- To be done
Copy the data below verbatim, reproducing every line without any alteration.

- Data extract
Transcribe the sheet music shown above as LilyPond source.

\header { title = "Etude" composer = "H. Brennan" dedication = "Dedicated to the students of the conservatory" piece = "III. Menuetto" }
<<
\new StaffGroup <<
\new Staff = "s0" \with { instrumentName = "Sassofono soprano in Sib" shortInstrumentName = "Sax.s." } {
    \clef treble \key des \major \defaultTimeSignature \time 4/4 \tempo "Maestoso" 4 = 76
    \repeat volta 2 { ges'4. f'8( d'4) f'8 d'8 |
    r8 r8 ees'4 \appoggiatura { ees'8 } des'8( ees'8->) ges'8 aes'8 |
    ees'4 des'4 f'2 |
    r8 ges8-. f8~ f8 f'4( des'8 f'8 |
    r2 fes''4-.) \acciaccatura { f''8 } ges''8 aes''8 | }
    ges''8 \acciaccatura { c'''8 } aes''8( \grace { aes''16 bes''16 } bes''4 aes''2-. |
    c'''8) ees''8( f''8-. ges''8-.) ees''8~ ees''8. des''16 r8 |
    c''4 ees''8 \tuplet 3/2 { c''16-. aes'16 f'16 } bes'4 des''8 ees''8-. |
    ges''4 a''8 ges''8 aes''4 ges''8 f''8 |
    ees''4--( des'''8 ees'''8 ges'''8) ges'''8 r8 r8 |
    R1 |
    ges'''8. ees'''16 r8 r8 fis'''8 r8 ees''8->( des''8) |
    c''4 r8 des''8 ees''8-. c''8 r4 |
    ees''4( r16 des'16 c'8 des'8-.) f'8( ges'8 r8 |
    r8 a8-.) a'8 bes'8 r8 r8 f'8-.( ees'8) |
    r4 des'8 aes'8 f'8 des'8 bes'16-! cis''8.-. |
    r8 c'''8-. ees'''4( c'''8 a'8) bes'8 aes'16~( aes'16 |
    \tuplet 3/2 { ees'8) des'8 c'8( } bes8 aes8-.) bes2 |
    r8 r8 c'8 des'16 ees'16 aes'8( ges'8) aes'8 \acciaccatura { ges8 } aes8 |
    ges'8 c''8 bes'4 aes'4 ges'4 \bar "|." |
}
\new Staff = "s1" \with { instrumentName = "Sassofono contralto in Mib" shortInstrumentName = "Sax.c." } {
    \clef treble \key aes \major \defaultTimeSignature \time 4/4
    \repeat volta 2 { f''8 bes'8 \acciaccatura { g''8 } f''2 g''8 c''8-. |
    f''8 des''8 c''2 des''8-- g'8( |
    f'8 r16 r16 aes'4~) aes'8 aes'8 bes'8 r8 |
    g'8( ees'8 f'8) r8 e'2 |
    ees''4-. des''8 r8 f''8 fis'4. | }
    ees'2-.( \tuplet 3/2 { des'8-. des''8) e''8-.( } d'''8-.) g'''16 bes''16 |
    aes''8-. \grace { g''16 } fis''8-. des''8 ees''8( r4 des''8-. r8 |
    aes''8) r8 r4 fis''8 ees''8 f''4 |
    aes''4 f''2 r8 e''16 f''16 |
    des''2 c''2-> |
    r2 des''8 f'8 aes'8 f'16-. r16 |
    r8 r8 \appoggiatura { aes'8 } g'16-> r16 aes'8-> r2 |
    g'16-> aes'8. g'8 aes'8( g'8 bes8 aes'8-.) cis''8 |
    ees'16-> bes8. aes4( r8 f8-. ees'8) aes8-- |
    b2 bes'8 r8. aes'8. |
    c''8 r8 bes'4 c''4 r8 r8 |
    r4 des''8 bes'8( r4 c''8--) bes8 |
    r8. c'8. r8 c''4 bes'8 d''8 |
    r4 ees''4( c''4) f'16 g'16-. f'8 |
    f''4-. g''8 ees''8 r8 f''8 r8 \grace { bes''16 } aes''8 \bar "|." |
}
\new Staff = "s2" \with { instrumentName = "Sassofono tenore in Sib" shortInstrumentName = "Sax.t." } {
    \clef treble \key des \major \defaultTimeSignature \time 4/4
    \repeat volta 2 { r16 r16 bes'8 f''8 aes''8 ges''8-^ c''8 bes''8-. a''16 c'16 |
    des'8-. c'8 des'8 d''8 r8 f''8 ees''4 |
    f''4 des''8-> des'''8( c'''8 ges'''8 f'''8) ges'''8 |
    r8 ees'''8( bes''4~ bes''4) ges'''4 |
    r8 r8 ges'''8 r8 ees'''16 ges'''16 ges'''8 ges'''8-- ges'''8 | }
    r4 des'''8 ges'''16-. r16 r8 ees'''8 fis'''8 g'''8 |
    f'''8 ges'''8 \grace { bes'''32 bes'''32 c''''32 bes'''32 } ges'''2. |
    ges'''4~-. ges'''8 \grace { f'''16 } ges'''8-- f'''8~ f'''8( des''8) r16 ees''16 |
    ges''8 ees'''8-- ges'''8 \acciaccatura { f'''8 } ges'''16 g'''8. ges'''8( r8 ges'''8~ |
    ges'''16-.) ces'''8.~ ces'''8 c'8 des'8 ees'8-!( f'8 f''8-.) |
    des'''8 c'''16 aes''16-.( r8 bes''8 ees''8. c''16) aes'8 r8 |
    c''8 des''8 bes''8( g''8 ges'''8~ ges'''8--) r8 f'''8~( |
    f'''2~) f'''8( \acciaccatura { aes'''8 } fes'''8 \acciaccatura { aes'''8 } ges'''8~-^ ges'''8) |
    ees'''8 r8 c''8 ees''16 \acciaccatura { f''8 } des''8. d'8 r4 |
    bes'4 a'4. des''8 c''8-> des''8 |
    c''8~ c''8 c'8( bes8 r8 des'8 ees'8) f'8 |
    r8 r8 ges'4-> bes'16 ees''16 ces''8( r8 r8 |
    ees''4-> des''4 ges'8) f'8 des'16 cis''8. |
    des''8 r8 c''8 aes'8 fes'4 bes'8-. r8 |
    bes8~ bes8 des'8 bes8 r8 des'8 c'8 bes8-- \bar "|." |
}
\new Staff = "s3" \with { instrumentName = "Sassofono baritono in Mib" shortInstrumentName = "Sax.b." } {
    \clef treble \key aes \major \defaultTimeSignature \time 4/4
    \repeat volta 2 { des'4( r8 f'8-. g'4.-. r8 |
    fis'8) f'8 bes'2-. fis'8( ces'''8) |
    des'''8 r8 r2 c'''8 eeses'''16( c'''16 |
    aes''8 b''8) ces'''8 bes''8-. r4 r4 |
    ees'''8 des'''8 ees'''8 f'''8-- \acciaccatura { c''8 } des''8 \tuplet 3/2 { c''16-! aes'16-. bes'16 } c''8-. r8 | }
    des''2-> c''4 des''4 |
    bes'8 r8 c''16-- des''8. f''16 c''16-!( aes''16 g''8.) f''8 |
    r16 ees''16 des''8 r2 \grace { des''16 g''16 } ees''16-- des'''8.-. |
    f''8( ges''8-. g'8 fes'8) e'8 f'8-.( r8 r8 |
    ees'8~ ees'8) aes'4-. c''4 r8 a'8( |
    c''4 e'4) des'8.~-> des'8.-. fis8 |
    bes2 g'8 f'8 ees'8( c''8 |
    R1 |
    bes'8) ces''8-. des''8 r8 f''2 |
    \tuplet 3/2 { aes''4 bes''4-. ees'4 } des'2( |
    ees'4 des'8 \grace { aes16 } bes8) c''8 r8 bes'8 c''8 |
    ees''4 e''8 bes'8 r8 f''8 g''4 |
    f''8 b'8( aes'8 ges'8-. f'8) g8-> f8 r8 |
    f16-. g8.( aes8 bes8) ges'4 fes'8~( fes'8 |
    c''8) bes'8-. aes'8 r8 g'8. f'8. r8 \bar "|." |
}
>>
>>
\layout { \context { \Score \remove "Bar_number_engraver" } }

- Correct answer
Transcribe the sheet music shown above as LilyPond source.

\header { title = "Etude" composer = "H. Brennan" dedication = "Dedicated to the students of the conservatory" piece = "III. Menuetto" }
<<
\new StaffGroup <<
\new Staff = "s0" \with { instrumentName = "Sassofono soprano in Sib" shortInstrumentName = "Sax.s." } {
    \clef treble \key des \major \defaultTimeSignature \time 4/4 \tempo "Maestoso" 4 = 76
    \repeat volta 2 { ges'4. f'8( d'4) f'8 d'8 |
    r8 r8 ees'4 \appoggiatura { ees'8 } des'8( ees'8->) ges'8 aes'8 |
    ees'4 des'4 f'2 |
    r8 ges8-. f8~ f8 f'4( des'8 f'8 |
    r2 fes''4-.) \acciaccatura { f''8 } ges''8 aes''8 | }
    ges''8 \acciaccatura { c'''8 } aes''8( \grace { aes''16 bes''16 } bes''4 aes''2-. |
    c'''8) ees''8( f''8-. ges''8-.) ees''8~ ees''8. des''16 r8 |
    c''4 ees''8 \tuplet 3/2 { c''16-. aes'16 f'16 } bes'4 des''8 ees''8-. |
    ges''4 a''8 ges''8 aes''4 ges''8 f''8 |
    ees''4--( des'''8 ees'''8 ges'''8) ges'''8 r8 r8 |
    R1 |
    ges'''8. ees'''16 r8 r8 fis'''8 r8 ees''8->( des''8) |
    c''4 r8 des''8 ees''8-. c''8 r4 |
    ees''4( r16 des'16 c'8 des'8-.) f'8( ges'8 r8 |
    r8 a8-.) a'8 bes'8 r8 r8 f'8-.( ees'8) |
    r4 des'8 aes'8 f'8 des'8 bes'16-! cis''8.-. |
    r8 c'''8-. ees'''4( c'''8 a'8) bes'8 aes'16~( aes'16 |
    \tuplet 3/2 { ees'8) des'8 c'8( } bes8 aes8-.) bes2 |
    r8 r8 c'8 des'16 ees'16 aes'8( ges'8) aes'8 \acciaccatura { ges8 } aes8 |
    ges'8 c''8 bes'4 aes'4 ges'4 \bar "|." |
}
\new Staff = "s1" \with { instrumentName = "Sassofono contralto in Mib" shortInstrumentName = "Sax.c." } {
    \clef treble \key aes \major \defaultTimeSignature \time 4/4
    \repeat volta 2 { f''8 bes'8 \acciaccatura { g''8 } f''2 g''8 c''8-. |
    f''8 des''8 c''2 des''8-- g'8( |
    f'8 r16 r16 aes'4~) aes'8 aes'8 bes'8 r8 |
    g'8( ees'8 f'8) r8 e'2 |
    ees''4-. des''8 r8 f''8 fis'4. | }
    ees'2-.( \tuplet 3/2 { des'8-. des''8) e''8-.( } d'''8-.) g'''16 bes''16 |
    aes''8-. \grace { g''16 } fis''8-. des''8 ees''8( r4 des''8-. r8 |
    aes''8) r8 r4 fis''8 ees''8 f''4 |
    aes''4 f''2 r8 e''16 f''16 |
    des''2 c''2-> |
    r2 des''8 f'8 aes'8 f'16-. r16 |
    r8 r8 \appoggiatura { aes'8 } g'16-> r16 aes'8-> r2 |
    g'16-> aes'8. g'8 aes'8( g'8 bes8 aes'8-.) cis''8 |
    ees'16-> bes8. aes4( r8 f8-. ees'8) aes8-- |
    b2 bes'8 r8. aes'8. |
    c''8 r8 bes'4 c''4 r8 r8 |
    r4 des''8 bes'8( r4 c''8--) bes8 |
    r8. c'8. r8 c''4 bes'8 d''8 |
    r4 ees''4( c''4) f'16 g'16-. f'8 |
    f''4-. g''8 ees''8 r8 f''8 r8 \grace { bes''16 } aes''8 \bar "|." |
}
\new Staff = "s2" \with { instrumentName = "Sassofono tenore in Sib" shortInstrumentName = "Sax.t." } {
    \clef treble \key des \major \defaultTimeSignature \time 4/4
    \repeat volta 2 { r16 r16 bes'8 f''8 aes''8 ges''8-^ c''8 bes''8-. a''16 c'16 |
    des'8-. c'8 des'8 d''8 r8 f''8 ees''4 |
    f''4 des''8-> des'''8( c'''8 ges'''8 f'''8) ges'''8 |
    r8 ees'''8( bes''4~ bes''4) ges'''4 |
    r8 r8 ges'''8 r8 ees'''16 ges'''16 ges'''8 ges'''8-- ges'''8 | }
    r4 des'''8 ges'''16-. r16 r8 ees'''8 fis'''8 g'''8 |
    f'''8 ges'''8 \grace { bes'''32 bes'''32 c''''32 bes'''32 } ges'''2. |
    ges'''4~-. ges'''8 \grace { f'''16 } ges'''8-- f'''8~ f'''8( des''8) r16 ees''16 |
    ges''8 ees'''8-- ges'''8 \acciaccatura { f'''8 } ges'''16 g'''8. ges'''8( r8 ges'''8~ |
    ges'''16-.) ces'''8.~ ces'''8 c'8 des'8 ees'8-!( f'8 f''8-.) |
    des'''8 c'''16 aes''16-.( r8 bes''8 ees''8. c''16) aes'8 r8 |
    c''8 des''8 bes''8( g''8 ges'''8~ ges'''8--) r8 f'''8~( |
    f'''2~) f'''8( \acciaccatura { aes'''8 } fes'''8 \acciaccatura { aes'''8 } ges'''8~-^ ges'''8) |
    ees'''8 r8 c''8 ees''16 \acciaccatura { f''8 } des''8. d'8 r4 |
    bes'4 a'4. des''8 c''8-> des''8 |
    c''8~ c''8 c'8( bes8 r8 des'8 ees'8) f'8 |
    r8 r8 ges'4-> bes'16 ees''16 ces''8( r8 r8 |
    ees''4-> des''4 ges'8) f'8 des'16 cis''8. |
    des''8 r8 c''8 aes'8 fes'4 bes'8-. r8 |
    bes8~ bes8 des'8 bes8 r8 des'8 c'8 bes8-- \bar "|." |
}
\new Staff = "s3" \with { instrumentName = "Sassofono baritono in Mib" shortInstrumentName = "Sax.b." } {
    \clef treble \key aes \major \defaultTimeSignature \time 4/4
    \repeat volta 2 { des'4( r8 f'8-. g'4.-. r8 |
    fis'8) f'8 bes'2-. fis'8( ces'''8) |
    des'''8 r8 r2 c'''8 eeses'''16( c'''16 |
    aes''8 b''8) ces'''8 bes''8-. r4 r4 |
    ees'''8 des'''8 ees'''8 f'''8-- \acciaccatura { c''8 } des''8 \tuplet 3/2 { c''16-! aes'16-. bes'16 } c''8-. r8 | }
    des''2-> c''4 des''4 |
    bes'8 r8 c''16-- des''8. f''16 c''16-!( aes''16 g''8.) f''8 |
    r16 ees''16 des''8 r2 \grace { des''16 g''16 } ees''16-- des'''8.-. |
    f''8( ges''8-. g'8 fes'8) e'8 f'8-.( r8 r8 |
    ees'8~ ees'8) aes'4-. c''4 r8 a'8( |
    c''4 e'4) des'8.~-> des'8.-. fis8 |
    bes2 g'8 f'8 ees'8( c''8 |
    R1 |
    bes'8) ces''8-. des''8 r8 f''2 |
    \tuplet 3/2 { aes''4 bes''4-. ees'4 } des'2( |
    ees'4 des'8 \grace { aes16 } bes8) c''8 r8 bes'8 c''8 |
    ees''4 e''8 bes'8 r8 f''8 g''4 |
    f''8 b'8( aes'8 ges'8-. f'8) g8-> f8 r8 |
    f16-. g8.( aes8 bes8) ges'4 fes'8~( fes'8 |
    c''8) bes'8-. aes'8 r8 g'8. f'8. r8 \bar "|." |
}
>>
>>
\layout { \context { \Score \remove "Bar_number_engraver" } }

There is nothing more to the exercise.